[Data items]

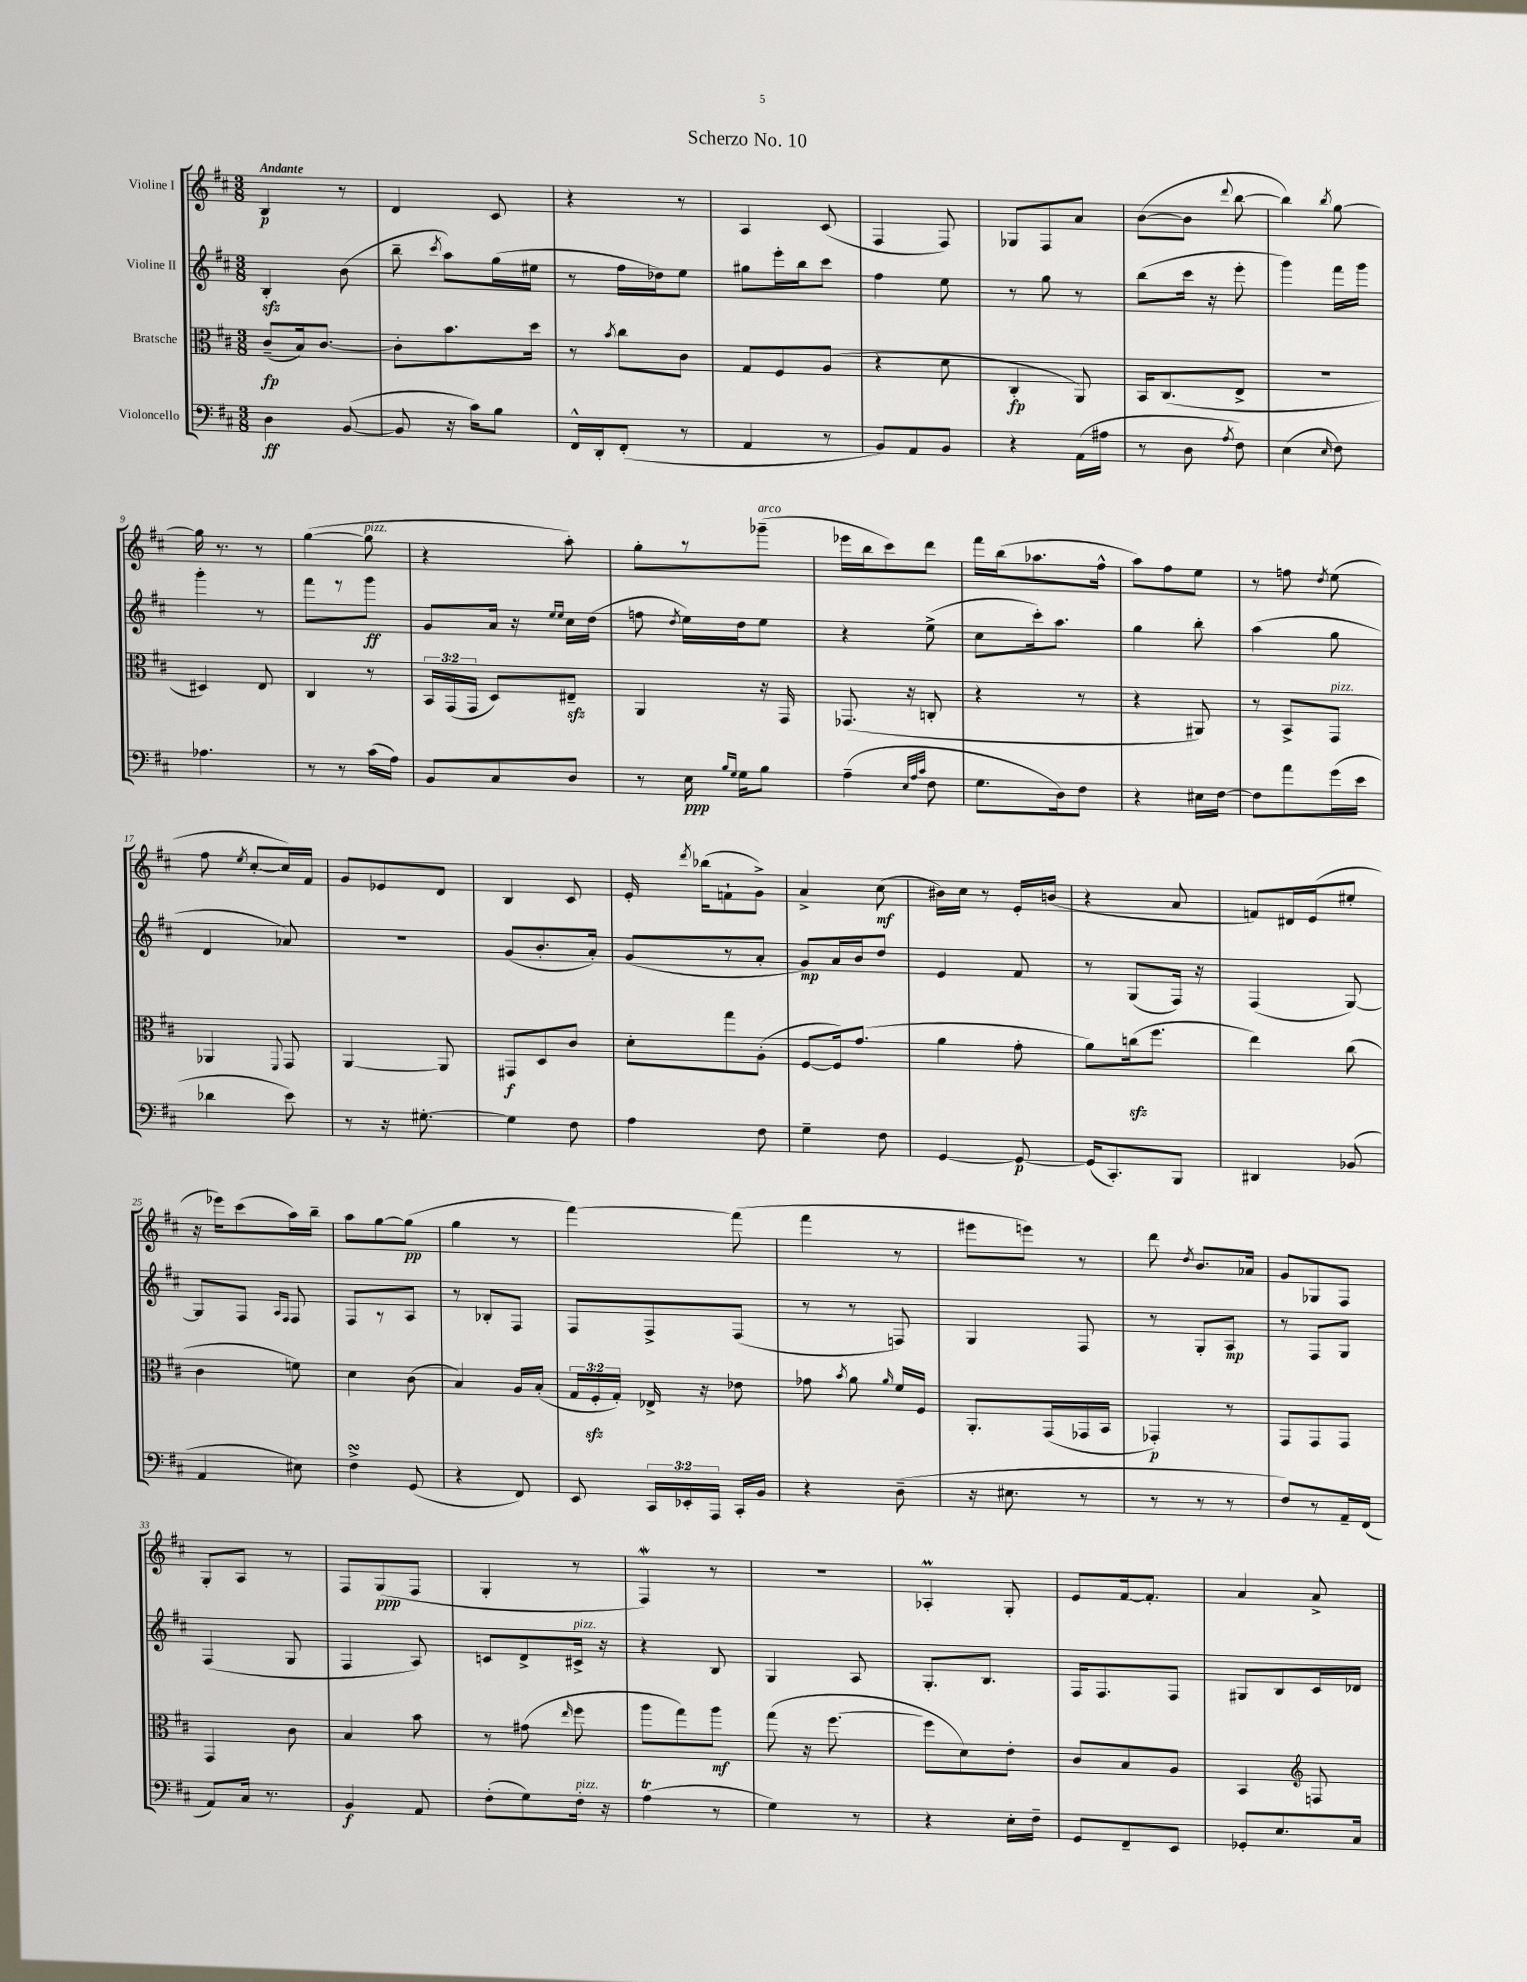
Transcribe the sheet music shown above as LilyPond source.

\header { title = "Scherzo No. 10" }
<<
\new StaffGroup <<
\new Staff = "s0" \with { instrumentName = "Violine I" } {
    \clef treble \key d \major \numericTimeSignature \time 3/8 \tempo "Andante"
    \autoBeamOff b4\p r8 |
    d'4 cis'8 |
    r4 r8 |
    a4 cis'8( |
    fis4 fis8) |
    ges8[ fis8 a'8] |
    b'8[~( b'8] \appoggiatura { d'''8 } b''8~ |
    b''4) \acciaccatura { b''8 } g''8~ |
    g''16 r8. r8 |
    g''4~( g''8^\markup { \italic "pizz." } |
    r4 a''8-.) |
    g''8[-. r8 ges'''8]--^\markup { \italic "arco" }( |
    ees'''16[ b''16 cis'''8) d'''8] |
    fis'''16[ b''16( aes''8. fis''16]-^ |
    a''8[) fis''8 e''8] |
    r8 f''8 \acciaccatura { d''8 } e''8( |
    fis''8 \acciaccatura { e''8 } cis''8[~-. cis''16) fis'16] |
    g'8[ ees'8 d'8] |
    b4 cis'8 |
    e'16-. \acciaccatura { d'''8 } bes''16[( f'8-! g'8]->) |
    a'4-> cis''8\mf( |
    bis'16[) cis''16] r8 e'16[-. b'16]( |
    r4 a'8 |
    f'8[) dis'16 e'16( eis''8]-. |
    r16 ees'''16[) cis'''8( a''16) b''16]-- |
    a''8[ g''8~ g''8]\pp( |
    g''4 r8 |
    fis'''4~) fis'''8( |
    fis'''4 r8 |
    eis'''8[ e'''8]) r8 |
    d'''8 \acciaccatura { d''8 } b'8.[ aes'16] |
    g'8[ ges8 fis8] |
    g8[-. a8] r8 |
    fis8[ g8\ppp( fis8] |
    g4-. r8 |
    fis4\mordent) r8 |
    r4. |
    aes4-.\prall g8-. |
    e'8[ fis'16~ fis'8.]-. |
    a'4 a'8-> \bar "|." |
}
\new Staff = "s1" \with { instrumentName = "Violine II" } {
    \clef treble \key d \major \numericTimeSignature \time 3/8
    \autoBeamOff b4-.\sfz b'8( |
    b''8-- \acciaccatura { cis'''8 } a''8[) g''16( eis''16] |
    r8 fis''16[ des''16) e''8] |
    gis''8[ e'''16-. b''16 cis'''8] |
    fis''4 e''8 |
    r8 g''8 r8 |
    b''8[( cis'''16] r16 e'''8-. |
    g'''4) fis'''16[ g'''16] |
    g'''4-. r8 |
    fis'''8[ r8 g'''8]\ff |
    g'8[ a'16] r16 \grace { e''16[ e''16] } cis''16[ d''16]( |
    f''8 \acciaccatura { d''8 } e''16[) d''16 e''8] |
    r4 e''8->( |
    cis''8[ cis'''16-.) a''8.] |
    g''4 b''8-. |
    a''4( g''8 |
    d'4 aes'8) |
    R4. |
    g'8[( b'8.-. a'16]-.) |
    g'8[( r8 a'8]-. |
    g'8[\mp) a'16 b'16 d''8] |
    e'4 fis'8 |
    r8 g8[( fis16]) r16 |
    fis4( g8~) |
    g8[ fis8] \grace { a16[ fis16] } fis8 |
    fis8[ r8 a8] |
    r8 bes8[-. fis8] |
    fis8[ fis8-> fis8]( |
    r8 r8 f8) |
    g4 fis8 |
    r8 g8[-. a8]\mp |
    r8 fis8[ g8] |
    fis4( g8 |
    fis4 a8) |
    c'8[ d'8-> cis'16]->^\markup { \italic "pizz." } r16 |
    r4 b8 |
    g4 a8 |
    g8.[-. b8.] |
    fis16[ fis8. fis8] |
    gis8[ b8 cis'16 des'16] \bar "|." |
}
\new Staff = "s2" \with { instrumentName = "Bratsche" } {
    \clef alto \key d \major \numericTimeSignature \time 3/8 \override Staff.TupletNumber.text = #tuplet-number::calc-fraction-text
    \autoBeamOff cis'8[--\fp( b16) cis'8.]~ |
    cis'8[-. b'8. d''16] |
    r8 \acciaccatura { b'8 } cis''8[ cis'8] |
    g8[ fis8 a8]( |
    r4 d'8 |
    cis4-.\fp a,8) |
    b,16[ cis8.( e8]-> |
    R4. |
    dis4) e8 |
    cis4 r8 |
    \tuplet 3/2 { b,16[ g,16( g,16] } d8[) eis8]--\sfz |
    a,4 r16 g,16 |
    ges,8.( r16 c8-. |
    r4 r8 |
    r4 ais,8) |
    r8 b,8[-> g,8]^\markup { \italic "pizz." } |
    aes,4 \appoggiatura { fis,8 } g,8 |
    a,4~ a,8 |
    gis,8[\f d8 cis'8] |
    d'8[-. g''8 a8]-.( |
    fis8[~ fis16) g'8.]( |
    a'4 g'8-. |
    a'8[) c''16\sfz( fis''8.] |
    e''4) cis''8( |
    cis'4 f'8) |
    d'4 cis'8( |
    b4) a16[ b16]-.( |
    \tuplet 3/2 { g16[ fis16-.\sfz g16]-.) } ees16-> r16 ees'8 |
    ges'8 \acciaccatura { b'8 } a'8 \grace { a'16 } fis'16[ fis16] |
    a,8.[-. g,16( ges,16 b,16] |
    ges,4-.\p) r8 |
    g,8[ g,8 g,8] |
    g,4 cis'8 |
    b4 b'8 |
    r8 gis'8( \grace { e''16 } fis''8 |
    a''8[ g''8) a''8]\mf |
    g''8( r16 fis''8.~ |
    fis''8[ d'8) e'8]-. |
    cis'8[ b8 a8] |
    b,4 \clef treble f8 \bar "|." |
}
\new Staff = "s3" \with { instrumentName = "Violoncello" } {
    \clef bass \key d \major \numericTimeSignature \time 3/8 \override Staff.TupletNumber.text = #tuplet-number::calc-fraction-text
    \autoBeamOff d4\ff b,8~( |
    b,8 r16 cis'16[) b8] |
    fis,16[-^ d,16-. fis,8]-.( r8 |
    a,4 r8 |
    b,8[) a,8 b,8] |
    r4 a,16[( ais16] |
    r8 d8 \acciaccatura { a8 } fis8) |
    e4( \grace { e16 } fis8) |
    aes4. |
    r8 r8 cis'16[( a16]) |
    b,8[ cis8 d8] |
    r8 e16\ppp \grace { b16[ g16] } g16[ b8] |
    a4--( \grace { e32[ a32 cis'32] } fis8 |
    g8.[ d16) fis8] |
    r4 eis16[ fis16]~ |
    fis8[ a'8 g'16( e'16] |
    des'4 e'8) |
    r8 r16 gis8.~-. |
    gis4 fis8 |
    a4 fis8 |
    g4-- fis8 |
    g,4~ g,8~\p |
    g,16[( cis,8.-.) b,,8] |
    dis,4 bes,8( |
    a,4 eis8) |
    fis4->\turn g,8( |
    r4 fis,8) |
    e,8 \tuplet 3/2 { cis,16[ ees,16-. a,,16] } cis,16[-. b,16] |
    r4 d8--( |
    r16 eis8. r8 |
    r8 r8 r8 |
    fis8[) r8 a,16-- fis,16]( |
    a,8[) cis16] r8. |
    b,4\f a,8 |
    fis8[-.( g8) fis16]-.^\markup { \italic "pizz." } r16 |
    a4\trill( r8 |
    g4) r8 |
    r4 e16[-. fis16]-- |
    g,8[ fis,8-- e,8] |
    ges,8[-. e8. cis16] \bar "|." |
}
>>
>>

_Exercise instructions_: Show each line of the data above that contains the string "number".

_Reply_:
    \clef alto \key d \major \numericTimeSignature \time 3/8 \override Staff.TupletNumber.text = #tuplet-number::calc-fraction-text
    \clef bass \key d \major \numericTimeSignature \time 3/8 \override Staff.TupletNumber.text = #tuplet-number::calc-fraction-text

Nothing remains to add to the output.